───── Dataset records

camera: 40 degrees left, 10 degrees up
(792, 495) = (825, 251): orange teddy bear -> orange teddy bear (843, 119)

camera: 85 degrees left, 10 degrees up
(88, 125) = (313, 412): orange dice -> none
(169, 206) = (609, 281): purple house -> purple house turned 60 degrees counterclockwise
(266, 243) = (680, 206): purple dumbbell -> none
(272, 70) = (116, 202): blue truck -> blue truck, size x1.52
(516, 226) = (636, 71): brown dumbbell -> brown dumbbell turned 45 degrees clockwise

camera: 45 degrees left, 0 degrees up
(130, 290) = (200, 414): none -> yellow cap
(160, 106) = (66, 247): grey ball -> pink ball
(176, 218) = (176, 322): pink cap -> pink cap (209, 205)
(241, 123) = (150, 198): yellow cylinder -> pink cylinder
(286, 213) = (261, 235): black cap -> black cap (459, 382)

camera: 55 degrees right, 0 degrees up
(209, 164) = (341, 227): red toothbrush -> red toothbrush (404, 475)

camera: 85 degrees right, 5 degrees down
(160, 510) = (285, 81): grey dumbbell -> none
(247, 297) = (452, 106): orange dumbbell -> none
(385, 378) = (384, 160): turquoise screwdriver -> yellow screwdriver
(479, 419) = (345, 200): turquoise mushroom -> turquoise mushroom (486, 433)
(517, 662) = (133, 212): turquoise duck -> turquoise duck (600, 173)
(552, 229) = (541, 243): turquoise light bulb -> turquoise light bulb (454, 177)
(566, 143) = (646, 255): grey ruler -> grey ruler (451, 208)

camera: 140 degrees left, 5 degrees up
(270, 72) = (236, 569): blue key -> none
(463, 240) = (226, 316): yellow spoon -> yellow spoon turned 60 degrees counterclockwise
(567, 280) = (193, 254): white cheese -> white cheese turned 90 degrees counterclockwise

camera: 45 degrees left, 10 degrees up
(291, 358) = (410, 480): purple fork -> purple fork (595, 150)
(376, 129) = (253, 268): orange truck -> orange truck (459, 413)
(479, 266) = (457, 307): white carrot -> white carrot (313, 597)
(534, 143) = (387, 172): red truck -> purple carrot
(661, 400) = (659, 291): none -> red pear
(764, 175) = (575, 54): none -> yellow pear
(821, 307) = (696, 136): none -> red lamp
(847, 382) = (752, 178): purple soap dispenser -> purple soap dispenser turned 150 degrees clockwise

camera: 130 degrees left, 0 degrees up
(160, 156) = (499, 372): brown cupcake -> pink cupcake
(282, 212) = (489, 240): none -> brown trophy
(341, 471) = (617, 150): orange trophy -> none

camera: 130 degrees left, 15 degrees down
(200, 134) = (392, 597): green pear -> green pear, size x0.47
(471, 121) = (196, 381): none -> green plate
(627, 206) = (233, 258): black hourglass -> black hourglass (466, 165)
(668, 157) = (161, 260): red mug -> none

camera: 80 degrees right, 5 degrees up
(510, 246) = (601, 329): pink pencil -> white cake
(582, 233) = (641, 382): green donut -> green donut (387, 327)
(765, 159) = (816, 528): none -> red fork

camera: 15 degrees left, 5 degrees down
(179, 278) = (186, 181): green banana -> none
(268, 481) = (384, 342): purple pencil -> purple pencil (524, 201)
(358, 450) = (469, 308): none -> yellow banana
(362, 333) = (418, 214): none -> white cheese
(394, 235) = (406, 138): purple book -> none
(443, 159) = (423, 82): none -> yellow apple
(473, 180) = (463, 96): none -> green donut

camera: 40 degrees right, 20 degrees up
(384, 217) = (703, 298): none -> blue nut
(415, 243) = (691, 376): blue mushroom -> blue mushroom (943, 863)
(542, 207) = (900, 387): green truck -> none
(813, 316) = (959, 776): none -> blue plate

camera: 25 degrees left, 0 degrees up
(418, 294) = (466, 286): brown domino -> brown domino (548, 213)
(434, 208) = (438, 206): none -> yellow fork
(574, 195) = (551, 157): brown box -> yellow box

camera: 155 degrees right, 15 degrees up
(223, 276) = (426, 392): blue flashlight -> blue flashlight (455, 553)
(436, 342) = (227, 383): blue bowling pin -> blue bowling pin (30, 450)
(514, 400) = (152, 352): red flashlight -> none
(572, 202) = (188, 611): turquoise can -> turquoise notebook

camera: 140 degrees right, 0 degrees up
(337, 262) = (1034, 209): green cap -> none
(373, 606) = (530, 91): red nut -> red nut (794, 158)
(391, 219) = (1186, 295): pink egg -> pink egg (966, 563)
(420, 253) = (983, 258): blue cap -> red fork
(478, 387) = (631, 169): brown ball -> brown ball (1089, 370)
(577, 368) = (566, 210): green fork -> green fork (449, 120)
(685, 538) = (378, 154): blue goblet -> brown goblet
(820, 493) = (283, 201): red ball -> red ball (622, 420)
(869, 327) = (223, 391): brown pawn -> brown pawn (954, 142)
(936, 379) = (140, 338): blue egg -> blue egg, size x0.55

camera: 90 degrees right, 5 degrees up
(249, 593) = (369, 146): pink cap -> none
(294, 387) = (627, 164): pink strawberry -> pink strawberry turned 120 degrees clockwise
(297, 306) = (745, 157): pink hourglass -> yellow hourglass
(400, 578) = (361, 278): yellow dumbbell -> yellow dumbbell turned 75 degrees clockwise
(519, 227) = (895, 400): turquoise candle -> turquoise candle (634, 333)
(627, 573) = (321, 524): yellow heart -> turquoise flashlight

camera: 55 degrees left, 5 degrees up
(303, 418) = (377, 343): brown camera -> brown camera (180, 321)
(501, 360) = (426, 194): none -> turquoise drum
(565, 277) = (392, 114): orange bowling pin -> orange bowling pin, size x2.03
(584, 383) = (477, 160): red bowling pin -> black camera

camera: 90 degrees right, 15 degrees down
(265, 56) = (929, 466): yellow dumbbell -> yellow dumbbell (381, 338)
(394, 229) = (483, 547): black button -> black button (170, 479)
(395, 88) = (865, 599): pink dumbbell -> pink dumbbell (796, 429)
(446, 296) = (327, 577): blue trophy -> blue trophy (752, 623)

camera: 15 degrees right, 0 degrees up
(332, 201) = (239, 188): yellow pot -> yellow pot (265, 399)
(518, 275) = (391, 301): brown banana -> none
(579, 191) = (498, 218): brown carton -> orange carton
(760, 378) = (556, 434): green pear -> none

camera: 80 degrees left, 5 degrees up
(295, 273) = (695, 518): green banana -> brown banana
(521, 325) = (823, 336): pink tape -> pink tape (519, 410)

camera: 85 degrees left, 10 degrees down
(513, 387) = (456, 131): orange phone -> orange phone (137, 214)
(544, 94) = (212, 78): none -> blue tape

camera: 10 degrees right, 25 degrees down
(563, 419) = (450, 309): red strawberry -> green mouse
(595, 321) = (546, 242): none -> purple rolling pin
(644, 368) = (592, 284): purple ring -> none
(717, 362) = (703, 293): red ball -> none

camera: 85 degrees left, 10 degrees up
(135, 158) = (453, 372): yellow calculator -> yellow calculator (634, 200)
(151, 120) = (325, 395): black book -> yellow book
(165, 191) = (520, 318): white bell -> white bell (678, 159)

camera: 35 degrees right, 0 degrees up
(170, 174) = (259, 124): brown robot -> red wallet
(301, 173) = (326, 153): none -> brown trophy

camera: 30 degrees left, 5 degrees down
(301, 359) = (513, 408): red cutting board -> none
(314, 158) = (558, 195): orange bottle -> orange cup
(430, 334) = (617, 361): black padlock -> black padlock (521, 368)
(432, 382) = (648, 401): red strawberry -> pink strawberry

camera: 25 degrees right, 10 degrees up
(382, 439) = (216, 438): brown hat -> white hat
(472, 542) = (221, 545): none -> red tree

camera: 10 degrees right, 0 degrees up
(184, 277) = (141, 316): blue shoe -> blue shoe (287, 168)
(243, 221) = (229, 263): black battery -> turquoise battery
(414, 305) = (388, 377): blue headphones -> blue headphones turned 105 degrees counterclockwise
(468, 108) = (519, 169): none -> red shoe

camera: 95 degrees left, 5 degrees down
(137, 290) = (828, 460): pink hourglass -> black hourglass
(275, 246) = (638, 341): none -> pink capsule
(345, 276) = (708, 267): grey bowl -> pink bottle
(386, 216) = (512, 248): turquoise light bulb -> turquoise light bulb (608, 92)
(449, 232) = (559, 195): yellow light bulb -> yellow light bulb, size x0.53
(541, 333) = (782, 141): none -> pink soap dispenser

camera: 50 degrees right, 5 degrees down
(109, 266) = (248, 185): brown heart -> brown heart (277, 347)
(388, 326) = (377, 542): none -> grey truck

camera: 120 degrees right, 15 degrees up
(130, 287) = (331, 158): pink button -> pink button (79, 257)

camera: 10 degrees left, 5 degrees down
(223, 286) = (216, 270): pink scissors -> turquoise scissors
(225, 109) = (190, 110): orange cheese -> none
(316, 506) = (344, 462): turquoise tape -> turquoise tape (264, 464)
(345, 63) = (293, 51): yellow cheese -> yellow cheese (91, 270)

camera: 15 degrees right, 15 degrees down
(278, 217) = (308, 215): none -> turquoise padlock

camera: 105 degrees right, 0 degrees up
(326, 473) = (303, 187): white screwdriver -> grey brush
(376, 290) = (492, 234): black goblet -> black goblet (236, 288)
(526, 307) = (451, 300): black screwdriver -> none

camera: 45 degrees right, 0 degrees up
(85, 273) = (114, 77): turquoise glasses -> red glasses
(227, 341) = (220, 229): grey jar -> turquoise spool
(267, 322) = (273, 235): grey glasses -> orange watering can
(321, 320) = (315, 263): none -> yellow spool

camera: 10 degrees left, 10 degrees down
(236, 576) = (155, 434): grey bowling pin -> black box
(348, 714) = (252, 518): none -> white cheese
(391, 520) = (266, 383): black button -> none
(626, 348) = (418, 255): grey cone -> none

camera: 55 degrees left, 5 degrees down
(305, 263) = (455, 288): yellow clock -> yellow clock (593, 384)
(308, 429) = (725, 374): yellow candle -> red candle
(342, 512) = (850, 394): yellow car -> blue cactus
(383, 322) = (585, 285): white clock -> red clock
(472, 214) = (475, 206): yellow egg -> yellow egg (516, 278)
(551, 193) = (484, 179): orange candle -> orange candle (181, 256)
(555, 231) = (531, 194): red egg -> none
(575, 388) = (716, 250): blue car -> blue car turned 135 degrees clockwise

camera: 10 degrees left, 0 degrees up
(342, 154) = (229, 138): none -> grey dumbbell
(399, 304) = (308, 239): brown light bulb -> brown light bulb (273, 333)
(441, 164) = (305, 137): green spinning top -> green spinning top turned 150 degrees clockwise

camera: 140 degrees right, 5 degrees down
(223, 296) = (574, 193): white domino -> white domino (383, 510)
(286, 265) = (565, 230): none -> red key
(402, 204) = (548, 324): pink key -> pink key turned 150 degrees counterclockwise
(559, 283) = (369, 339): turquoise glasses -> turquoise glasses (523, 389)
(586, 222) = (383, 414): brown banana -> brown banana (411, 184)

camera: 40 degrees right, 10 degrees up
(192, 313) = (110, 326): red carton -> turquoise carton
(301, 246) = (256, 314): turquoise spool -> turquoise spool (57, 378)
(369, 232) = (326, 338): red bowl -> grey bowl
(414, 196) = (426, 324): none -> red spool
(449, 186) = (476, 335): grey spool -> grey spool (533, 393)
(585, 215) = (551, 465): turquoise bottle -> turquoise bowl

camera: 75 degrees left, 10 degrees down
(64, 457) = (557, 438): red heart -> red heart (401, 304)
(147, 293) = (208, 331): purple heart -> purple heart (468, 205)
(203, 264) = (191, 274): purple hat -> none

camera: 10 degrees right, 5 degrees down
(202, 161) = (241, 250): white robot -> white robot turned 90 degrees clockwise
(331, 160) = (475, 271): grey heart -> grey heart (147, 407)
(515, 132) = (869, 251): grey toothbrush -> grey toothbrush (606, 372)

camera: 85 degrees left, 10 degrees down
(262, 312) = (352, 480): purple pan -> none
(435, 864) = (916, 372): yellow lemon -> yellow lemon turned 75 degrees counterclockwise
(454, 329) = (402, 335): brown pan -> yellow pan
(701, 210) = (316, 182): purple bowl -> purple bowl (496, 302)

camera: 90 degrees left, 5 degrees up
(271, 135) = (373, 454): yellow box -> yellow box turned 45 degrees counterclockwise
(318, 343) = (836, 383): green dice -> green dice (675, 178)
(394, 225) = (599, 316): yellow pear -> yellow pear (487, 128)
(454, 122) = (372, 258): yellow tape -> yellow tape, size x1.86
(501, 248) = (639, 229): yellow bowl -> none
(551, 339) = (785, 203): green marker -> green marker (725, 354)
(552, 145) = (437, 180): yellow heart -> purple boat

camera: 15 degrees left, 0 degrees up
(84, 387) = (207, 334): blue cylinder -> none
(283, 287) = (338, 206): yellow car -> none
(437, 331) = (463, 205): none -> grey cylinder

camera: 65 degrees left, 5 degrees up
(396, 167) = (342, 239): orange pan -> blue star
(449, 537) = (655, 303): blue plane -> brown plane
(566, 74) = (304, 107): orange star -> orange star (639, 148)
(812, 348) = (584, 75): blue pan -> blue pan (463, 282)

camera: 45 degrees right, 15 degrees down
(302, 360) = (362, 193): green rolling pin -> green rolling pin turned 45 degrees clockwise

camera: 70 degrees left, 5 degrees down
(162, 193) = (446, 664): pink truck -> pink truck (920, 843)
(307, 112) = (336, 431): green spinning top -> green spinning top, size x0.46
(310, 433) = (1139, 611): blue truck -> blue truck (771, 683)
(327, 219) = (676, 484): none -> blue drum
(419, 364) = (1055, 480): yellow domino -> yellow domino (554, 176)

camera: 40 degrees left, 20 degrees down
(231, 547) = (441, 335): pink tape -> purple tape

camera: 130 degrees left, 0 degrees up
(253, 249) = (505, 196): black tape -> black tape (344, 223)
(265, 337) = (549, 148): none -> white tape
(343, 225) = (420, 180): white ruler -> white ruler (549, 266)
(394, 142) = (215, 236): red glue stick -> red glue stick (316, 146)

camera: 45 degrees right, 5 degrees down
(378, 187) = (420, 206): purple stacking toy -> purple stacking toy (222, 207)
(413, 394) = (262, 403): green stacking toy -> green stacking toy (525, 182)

──────────

- **What is expected**:
Your answer should be the lines above, from the line containing "(295, 273) = (695, 518): green" up to and including the line containing "(135, 158) = (453, 372): yellow", reproduced exactly and with nothing else.

- **Reply**:
(295, 273) = (695, 518): green banana -> brown banana
(521, 325) = (823, 336): pink tape -> pink tape (519, 410)

camera: 85 degrees left, 10 degrees down
(513, 387) = (456, 131): orange phone -> orange phone (137, 214)
(544, 94) = (212, 78): none -> blue tape

camera: 10 degrees right, 25 degrees down
(563, 419) = (450, 309): red strawberry -> green mouse
(595, 321) = (546, 242): none -> purple rolling pin
(644, 368) = (592, 284): purple ring -> none
(717, 362) = (703, 293): red ball -> none

camera: 85 degrees left, 10 degrees up
(135, 158) = (453, 372): yellow calculator -> yellow calculator (634, 200)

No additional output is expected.